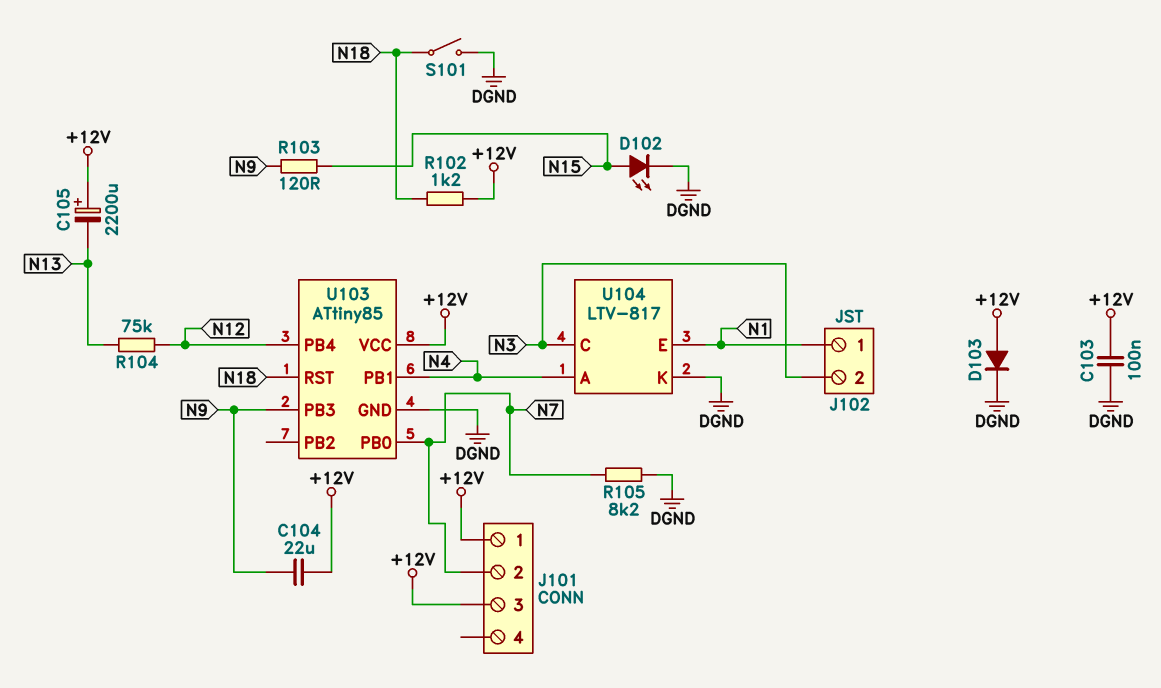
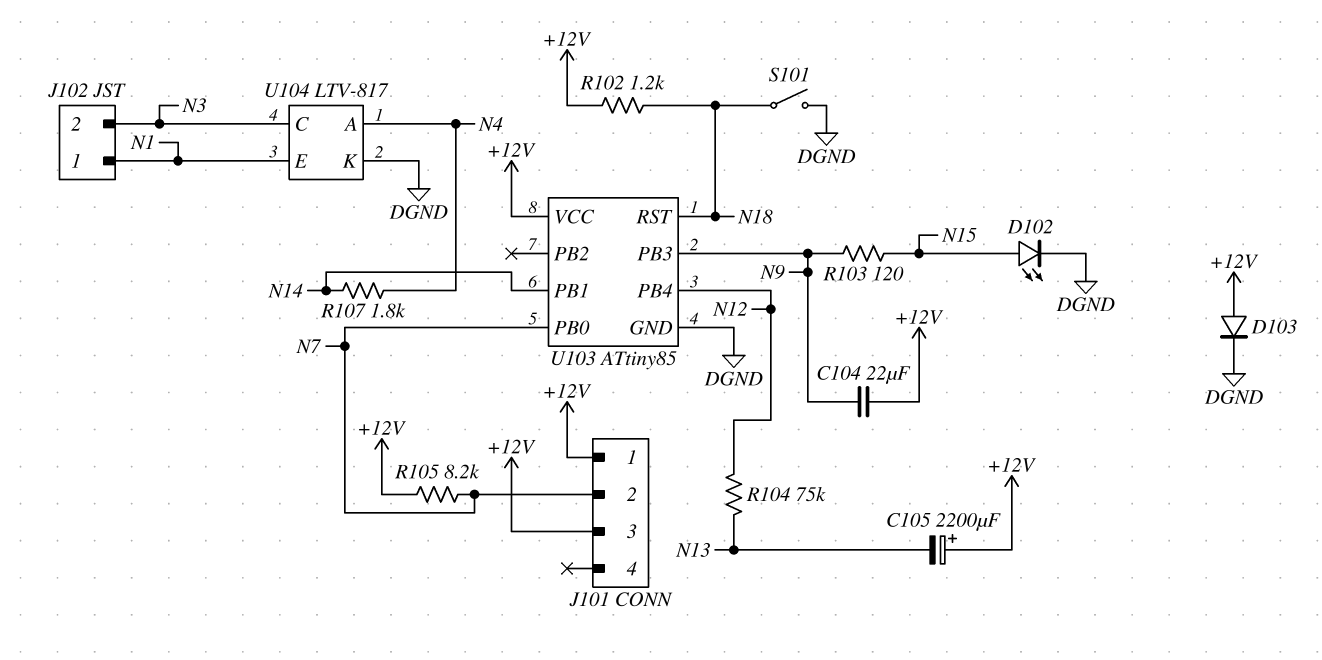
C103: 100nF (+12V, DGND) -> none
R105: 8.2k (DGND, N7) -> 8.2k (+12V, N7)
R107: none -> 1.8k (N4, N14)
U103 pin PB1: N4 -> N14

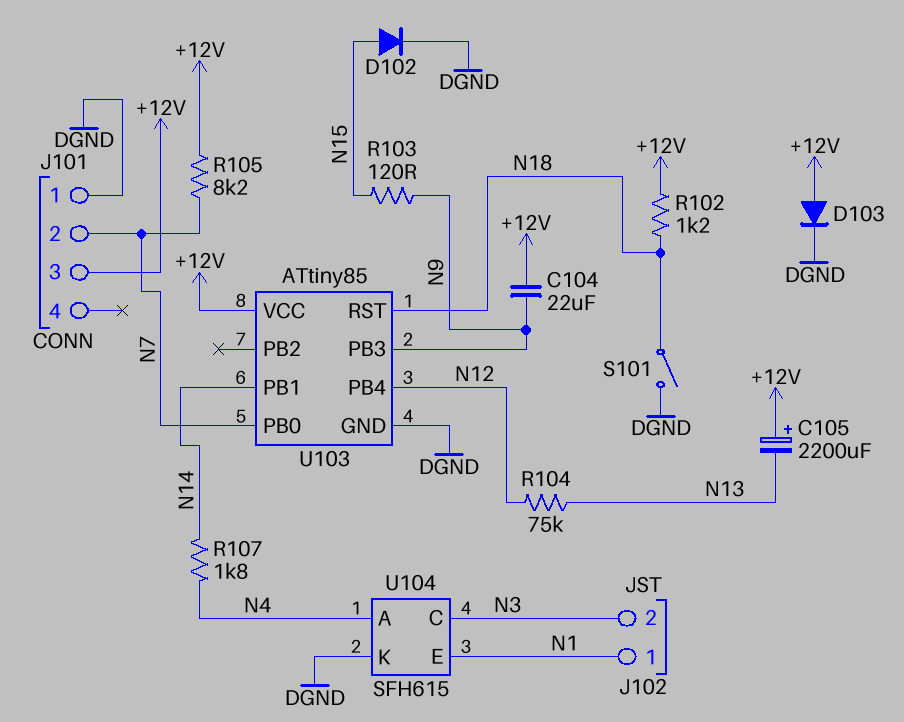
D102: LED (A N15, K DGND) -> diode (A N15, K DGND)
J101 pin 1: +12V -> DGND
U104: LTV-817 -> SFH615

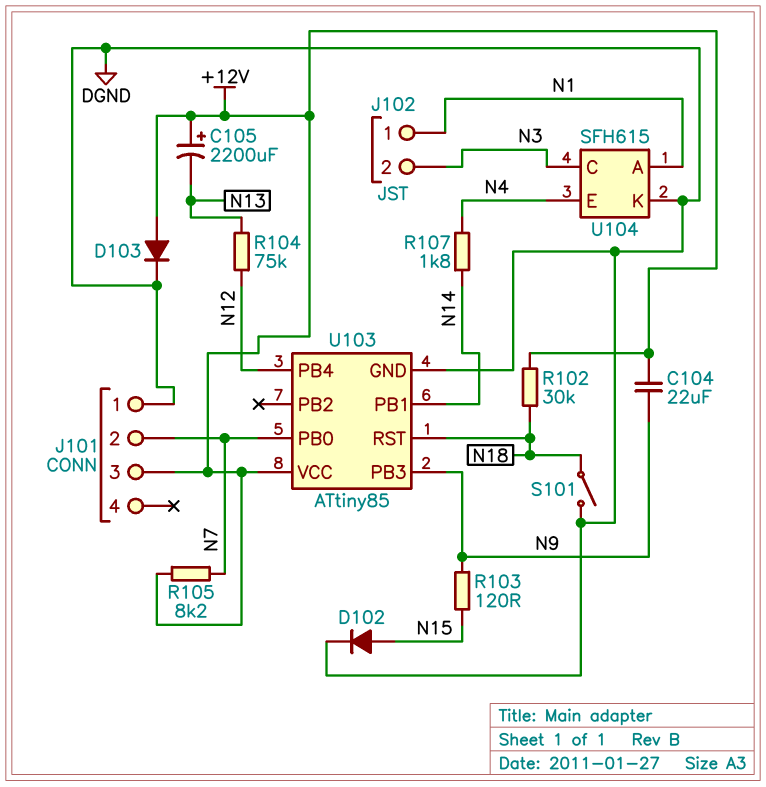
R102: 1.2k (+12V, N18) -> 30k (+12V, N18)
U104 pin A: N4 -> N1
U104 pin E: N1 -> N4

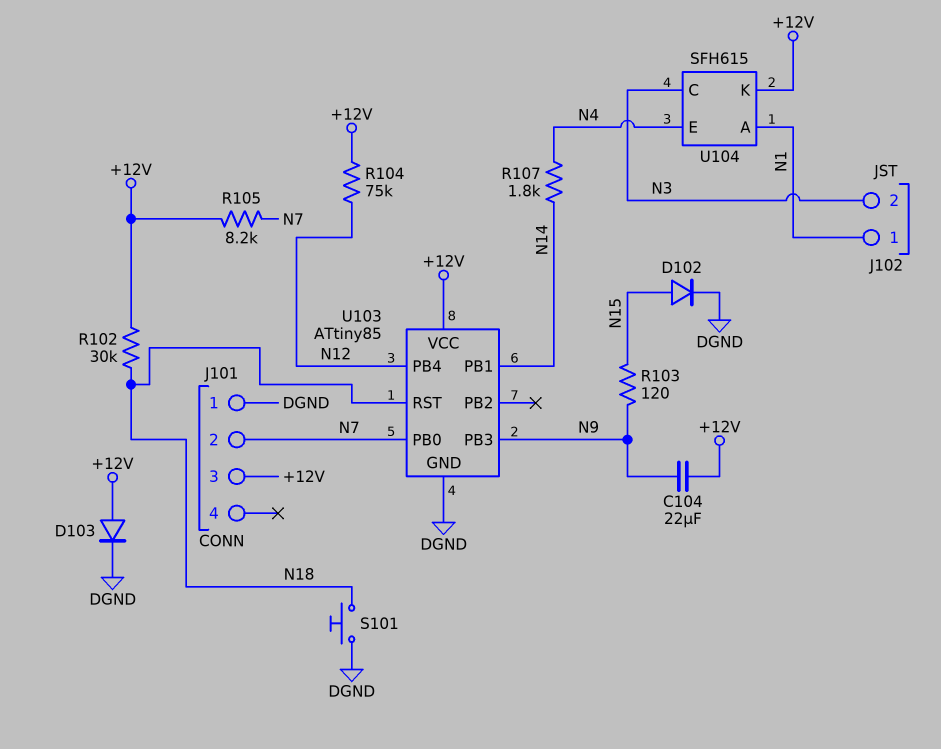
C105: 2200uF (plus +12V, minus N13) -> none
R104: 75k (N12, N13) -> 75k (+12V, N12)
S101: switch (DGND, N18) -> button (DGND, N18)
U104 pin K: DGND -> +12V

==

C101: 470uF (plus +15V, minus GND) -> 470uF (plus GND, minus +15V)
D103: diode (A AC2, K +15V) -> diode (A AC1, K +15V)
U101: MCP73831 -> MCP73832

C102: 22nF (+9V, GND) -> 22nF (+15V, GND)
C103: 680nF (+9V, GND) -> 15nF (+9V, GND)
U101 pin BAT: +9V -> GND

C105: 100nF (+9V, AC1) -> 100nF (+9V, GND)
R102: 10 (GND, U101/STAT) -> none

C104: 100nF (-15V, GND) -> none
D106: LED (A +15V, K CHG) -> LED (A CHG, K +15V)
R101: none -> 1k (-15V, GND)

- _WHAT IS REQUIRED_
With the line holding "C103: 680nF (+9V, GND) -> 15nF (+9V, GND)" as the first and the line holding "R101: none -> 1k (-15V, GND)" as the last, please transcribe exactly the lines of the material above in that range and nothing else.

- _TASK RESULT_
C103: 680nF (+9V, GND) -> 15nF (+9V, GND)
U101 pin BAT: +9V -> GND

C105: 100nF (+9V, AC1) -> 100nF (+9V, GND)
R102: 10 (GND, U101/STAT) -> none

C104: 100nF (-15V, GND) -> none
D106: LED (A +15V, K CHG) -> LED (A CHG, K +15V)
R101: none -> 1k (-15V, GND)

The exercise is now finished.